Edit tracking data —
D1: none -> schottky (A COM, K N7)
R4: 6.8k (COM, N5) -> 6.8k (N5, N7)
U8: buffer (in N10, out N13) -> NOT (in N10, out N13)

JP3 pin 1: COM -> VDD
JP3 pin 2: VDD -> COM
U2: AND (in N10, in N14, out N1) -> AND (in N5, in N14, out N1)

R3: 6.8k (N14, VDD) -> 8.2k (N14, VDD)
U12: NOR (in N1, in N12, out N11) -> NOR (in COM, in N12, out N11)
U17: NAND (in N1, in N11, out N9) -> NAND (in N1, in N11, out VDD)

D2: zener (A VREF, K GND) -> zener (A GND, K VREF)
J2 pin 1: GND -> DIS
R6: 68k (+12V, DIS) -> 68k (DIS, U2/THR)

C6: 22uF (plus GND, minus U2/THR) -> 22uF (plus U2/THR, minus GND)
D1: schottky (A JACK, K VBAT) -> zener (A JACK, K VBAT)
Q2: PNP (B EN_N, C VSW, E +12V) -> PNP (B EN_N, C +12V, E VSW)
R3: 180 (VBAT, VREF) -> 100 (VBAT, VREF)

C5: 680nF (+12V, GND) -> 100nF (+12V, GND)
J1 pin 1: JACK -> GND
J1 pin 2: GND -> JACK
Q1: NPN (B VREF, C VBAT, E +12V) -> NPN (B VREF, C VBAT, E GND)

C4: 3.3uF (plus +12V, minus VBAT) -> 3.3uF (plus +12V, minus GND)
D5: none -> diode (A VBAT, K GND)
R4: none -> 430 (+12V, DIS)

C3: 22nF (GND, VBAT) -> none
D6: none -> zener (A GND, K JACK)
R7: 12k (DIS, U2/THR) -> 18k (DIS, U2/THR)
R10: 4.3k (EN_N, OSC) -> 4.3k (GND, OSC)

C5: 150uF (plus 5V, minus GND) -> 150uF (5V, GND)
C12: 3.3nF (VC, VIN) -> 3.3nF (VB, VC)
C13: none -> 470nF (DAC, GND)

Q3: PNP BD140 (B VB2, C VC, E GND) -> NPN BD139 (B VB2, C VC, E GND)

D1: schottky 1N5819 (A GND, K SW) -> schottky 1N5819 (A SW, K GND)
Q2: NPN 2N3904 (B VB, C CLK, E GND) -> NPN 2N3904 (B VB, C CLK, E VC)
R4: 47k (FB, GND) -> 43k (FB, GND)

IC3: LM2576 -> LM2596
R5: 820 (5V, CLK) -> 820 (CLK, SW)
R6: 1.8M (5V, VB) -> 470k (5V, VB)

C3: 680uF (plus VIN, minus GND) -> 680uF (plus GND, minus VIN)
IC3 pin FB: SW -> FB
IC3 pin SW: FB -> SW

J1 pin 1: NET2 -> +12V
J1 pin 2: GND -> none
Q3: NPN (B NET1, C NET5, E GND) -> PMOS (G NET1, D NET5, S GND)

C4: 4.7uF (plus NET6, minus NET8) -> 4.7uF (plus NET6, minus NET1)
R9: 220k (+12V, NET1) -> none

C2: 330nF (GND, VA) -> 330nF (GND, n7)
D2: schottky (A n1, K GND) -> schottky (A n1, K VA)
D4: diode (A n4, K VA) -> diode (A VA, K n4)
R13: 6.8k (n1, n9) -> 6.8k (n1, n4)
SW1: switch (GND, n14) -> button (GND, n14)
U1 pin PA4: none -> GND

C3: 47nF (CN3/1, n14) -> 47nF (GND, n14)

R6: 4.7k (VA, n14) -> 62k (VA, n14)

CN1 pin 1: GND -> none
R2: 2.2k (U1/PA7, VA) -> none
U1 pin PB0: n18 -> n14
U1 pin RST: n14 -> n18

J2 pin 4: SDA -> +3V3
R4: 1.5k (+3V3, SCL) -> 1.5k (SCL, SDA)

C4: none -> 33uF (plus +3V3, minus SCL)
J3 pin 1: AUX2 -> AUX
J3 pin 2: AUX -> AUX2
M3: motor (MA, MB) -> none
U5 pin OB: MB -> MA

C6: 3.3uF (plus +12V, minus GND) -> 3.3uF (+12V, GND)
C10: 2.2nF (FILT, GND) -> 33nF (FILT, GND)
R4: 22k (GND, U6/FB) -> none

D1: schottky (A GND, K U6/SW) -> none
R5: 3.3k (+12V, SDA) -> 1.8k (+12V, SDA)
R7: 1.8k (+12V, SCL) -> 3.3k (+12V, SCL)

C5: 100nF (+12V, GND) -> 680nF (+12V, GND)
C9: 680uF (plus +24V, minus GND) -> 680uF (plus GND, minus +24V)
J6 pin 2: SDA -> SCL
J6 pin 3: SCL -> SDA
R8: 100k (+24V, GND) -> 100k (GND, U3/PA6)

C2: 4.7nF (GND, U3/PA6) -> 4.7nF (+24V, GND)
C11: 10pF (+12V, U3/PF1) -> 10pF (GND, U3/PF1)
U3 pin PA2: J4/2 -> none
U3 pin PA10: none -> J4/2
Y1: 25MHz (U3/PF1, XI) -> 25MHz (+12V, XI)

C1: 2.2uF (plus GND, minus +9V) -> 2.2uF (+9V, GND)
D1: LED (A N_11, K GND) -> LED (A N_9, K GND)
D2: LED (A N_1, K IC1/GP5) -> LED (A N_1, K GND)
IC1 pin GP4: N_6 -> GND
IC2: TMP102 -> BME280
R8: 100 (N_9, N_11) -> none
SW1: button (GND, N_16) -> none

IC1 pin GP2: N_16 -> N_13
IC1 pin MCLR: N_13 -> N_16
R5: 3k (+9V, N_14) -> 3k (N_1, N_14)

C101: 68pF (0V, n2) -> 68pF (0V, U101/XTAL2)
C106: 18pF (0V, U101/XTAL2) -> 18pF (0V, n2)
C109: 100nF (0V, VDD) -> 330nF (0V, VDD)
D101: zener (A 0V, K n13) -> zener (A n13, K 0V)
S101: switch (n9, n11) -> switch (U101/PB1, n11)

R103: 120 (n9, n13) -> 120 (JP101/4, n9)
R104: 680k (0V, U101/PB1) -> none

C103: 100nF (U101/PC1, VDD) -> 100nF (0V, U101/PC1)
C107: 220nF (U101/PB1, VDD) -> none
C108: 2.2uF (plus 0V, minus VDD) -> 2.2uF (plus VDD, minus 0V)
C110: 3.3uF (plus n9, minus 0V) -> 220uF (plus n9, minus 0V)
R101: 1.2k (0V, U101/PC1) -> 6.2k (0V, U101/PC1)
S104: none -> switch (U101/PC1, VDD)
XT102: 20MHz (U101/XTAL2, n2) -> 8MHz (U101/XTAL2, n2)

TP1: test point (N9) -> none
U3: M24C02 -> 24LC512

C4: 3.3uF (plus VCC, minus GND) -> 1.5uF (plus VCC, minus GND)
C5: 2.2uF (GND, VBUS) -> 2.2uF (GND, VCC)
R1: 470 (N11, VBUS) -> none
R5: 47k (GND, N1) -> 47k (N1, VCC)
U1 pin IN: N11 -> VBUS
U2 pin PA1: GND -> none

Description of the task — All records above are to be returned exactly as given.

Answer section —
D1: none -> schottky (A COM, K N7)
R4: 6.8k (COM, N5) -> 6.8k (N5, N7)
U8: buffer (in N10, out N13) -> NOT (in N10, out N13)

JP3 pin 1: COM -> VDD
JP3 pin 2: VDD -> COM
U2: AND (in N10, in N14, out N1) -> AND (in N5, in N14, out N1)

R3: 6.8k (N14, VDD) -> 8.2k (N14, VDD)
U12: NOR (in N1, in N12, out N11) -> NOR (in COM, in N12, out N11)
U17: NAND (in N1, in N11, out N9) -> NAND (in N1, in N11, out VDD)

D2: zener (A VREF, K GND) -> zener (A GND, K VREF)
J2 pin 1: GND -> DIS
R6: 68k (+12V, DIS) -> 68k (DIS, U2/THR)

C6: 22uF (plus GND, minus U2/THR) -> 22uF (plus U2/THR, minus GND)
D1: schottky (A JACK, K VBAT) -> zener (A JACK, K VBAT)
Q2: PNP (B EN_N, C VSW, E +12V) -> PNP (B EN_N, C +12V, E VSW)
R3: 180 (VBAT, VREF) -> 100 (VBAT, VREF)

C5: 680nF (+12V, GND) -> 100nF (+12V, GND)
J1 pin 1: JACK -> GND
J1 pin 2: GND -> JACK
Q1: NPN (B VREF, C VBAT, E +12V) -> NPN (B VREF, C VBAT, E GND)

C4: 3.3uF (plus +12V, minus VBAT) -> 3.3uF (plus +12V, minus GND)
D5: none -> diode (A VBAT, K GND)
R4: none -> 430 (+12V, DIS)

C3: 22nF (GND, VBAT) -> none
D6: none -> zener (A GND, K JACK)
R7: 12k (DIS, U2/THR) -> 18k (DIS, U2/THR)
R10: 4.3k (EN_N, OSC) -> 4.3k (GND, OSC)

C5: 150uF (plus 5V, minus GND) -> 150uF (5V, GND)
C12: 3.3nF (VC, VIN) -> 3.3nF (VB, VC)
C13: none -> 470nF (DAC, GND)

Q3: PNP BD140 (B VB2, C VC, E GND) -> NPN BD139 (B VB2, C VC, E GND)

D1: schottky 1N5819 (A GND, K SW) -> schottky 1N5819 (A SW, K GND)
Q2: NPN 2N3904 (B VB, C CLK, E GND) -> NPN 2N3904 (B VB, C CLK, E VC)
R4: 47k (FB, GND) -> 43k (FB, GND)

IC3: LM2576 -> LM2596
R5: 820 (5V, CLK) -> 820 (CLK, SW)
R6: 1.8M (5V, VB) -> 470k (5V, VB)

C3: 680uF (plus VIN, minus GND) -> 680uF (plus GND, minus VIN)
IC3 pin FB: SW -> FB
IC3 pin SW: FB -> SW

J1 pin 1: NET2 -> +12V
J1 pin 2: GND -> none
Q3: NPN (B NET1, C NET5, E GND) -> PMOS (G NET1, D NET5, S GND)

C4: 4.7uF (plus NET6, minus NET8) -> 4.7uF (plus NET6, minus NET1)
R9: 220k (+12V, NET1) -> none

C2: 330nF (GND, VA) -> 330nF (GND, n7)
D2: schottky (A n1, K GND) -> schottky (A n1, K VA)
D4: diode (A n4, K VA) -> diode (A VA, K n4)
R13: 6.8k (n1, n9) -> 6.8k (n1, n4)
SW1: switch (GND, n14) -> button (GND, n14)
U1 pin PA4: none -> GND

C3: 47nF (CN3/1, n14) -> 47nF (GND, n14)

R6: 4.7k (VA, n14) -> 62k (VA, n14)

CN1 pin 1: GND -> none
R2: 2.2k (U1/PA7, VA) -> none
U1 pin PB0: n18 -> n14
U1 pin RST: n14 -> n18

J2 pin 4: SDA -> +3V3
R4: 1.5k (+3V3, SCL) -> 1.5k (SCL, SDA)

C4: none -> 33uF (plus +3V3, minus SCL)
J3 pin 1: AUX2 -> AUX
J3 pin 2: AUX -> AUX2
M3: motor (MA, MB) -> none
U5 pin OB: MB -> MA

C6: 3.3uF (plus +12V, minus GND) -> 3.3uF (+12V, GND)
C10: 2.2nF (FILT, GND) -> 33nF (FILT, GND)
R4: 22k (GND, U6/FB) -> none

D1: schottky (A GND, K U6/SW) -> none
R5: 3.3k (+12V, SDA) -> 1.8k (+12V, SDA)
R7: 1.8k (+12V, SCL) -> 3.3k (+12V, SCL)

C5: 100nF (+12V, GND) -> 680nF (+12V, GND)
C9: 680uF (plus +24V, minus GND) -> 680uF (plus GND, minus +24V)
J6 pin 2: SDA -> SCL
J6 pin 3: SCL -> SDA
R8: 100k (+24V, GND) -> 100k (GND, U3/PA6)

C2: 4.7nF (GND, U3/PA6) -> 4.7nF (+24V, GND)
C11: 10pF (+12V, U3/PF1) -> 10pF (GND, U3/PF1)
U3 pin PA2: J4/2 -> none
U3 pin PA10: none -> J4/2
Y1: 25MHz (U3/PF1, XI) -> 25MHz (+12V, XI)

C1: 2.2uF (plus GND, minus +9V) -> 2.2uF (+9V, GND)
D1: LED (A N_11, K GND) -> LED (A N_9, K GND)
D2: LED (A N_1, K IC1/GP5) -> LED (A N_1, K GND)
IC1 pin GP4: N_6 -> GND
IC2: TMP102 -> BME280
R8: 100 (N_9, N_11) -> none
SW1: button (GND, N_16) -> none

IC1 pin GP2: N_16 -> N_13
IC1 pin MCLR: N_13 -> N_16
R5: 3k (+9V, N_14) -> 3k (N_1, N_14)

C101: 68pF (0V, n2) -> 68pF (0V, U101/XTAL2)
C106: 18pF (0V, U101/XTAL2) -> 18pF (0V, n2)
C109: 100nF (0V, VDD) -> 330nF (0V, VDD)
D101: zener (A 0V, K n13) -> zener (A n13, K 0V)
S101: switch (n9, n11) -> switch (U101/PB1, n11)

R103: 120 (n9, n13) -> 120 (JP101/4, n9)
R104: 680k (0V, U101/PB1) -> none

C103: 100nF (U101/PC1, VDD) -> 100nF (0V, U101/PC1)
C107: 220nF (U101/PB1, VDD) -> none
C108: 2.2uF (plus 0V, minus VDD) -> 2.2uF (plus VDD, minus 0V)
C110: 3.3uF (plus n9, minus 0V) -> 220uF (plus n9, minus 0V)
R101: 1.2k (0V, U101/PC1) -> 6.2k (0V, U101/PC1)
S104: none -> switch (U101/PC1, VDD)
XT102: 20MHz (U101/XTAL2, n2) -> 8MHz (U101/XTAL2, n2)

TP1: test point (N9) -> none
U3: M24C02 -> 24LC512

C4: 3.3uF (plus VCC, minus GND) -> 1.5uF (plus VCC, minus GND)
C5: 2.2uF (GND, VBUS) -> 2.2uF (GND, VCC)
R1: 470 (N11, VBUS) -> none
R5: 47k (GND, N1) -> 47k (N1, VCC)
U1 pin IN: N11 -> VBUS
U2 pin PA1: GND -> none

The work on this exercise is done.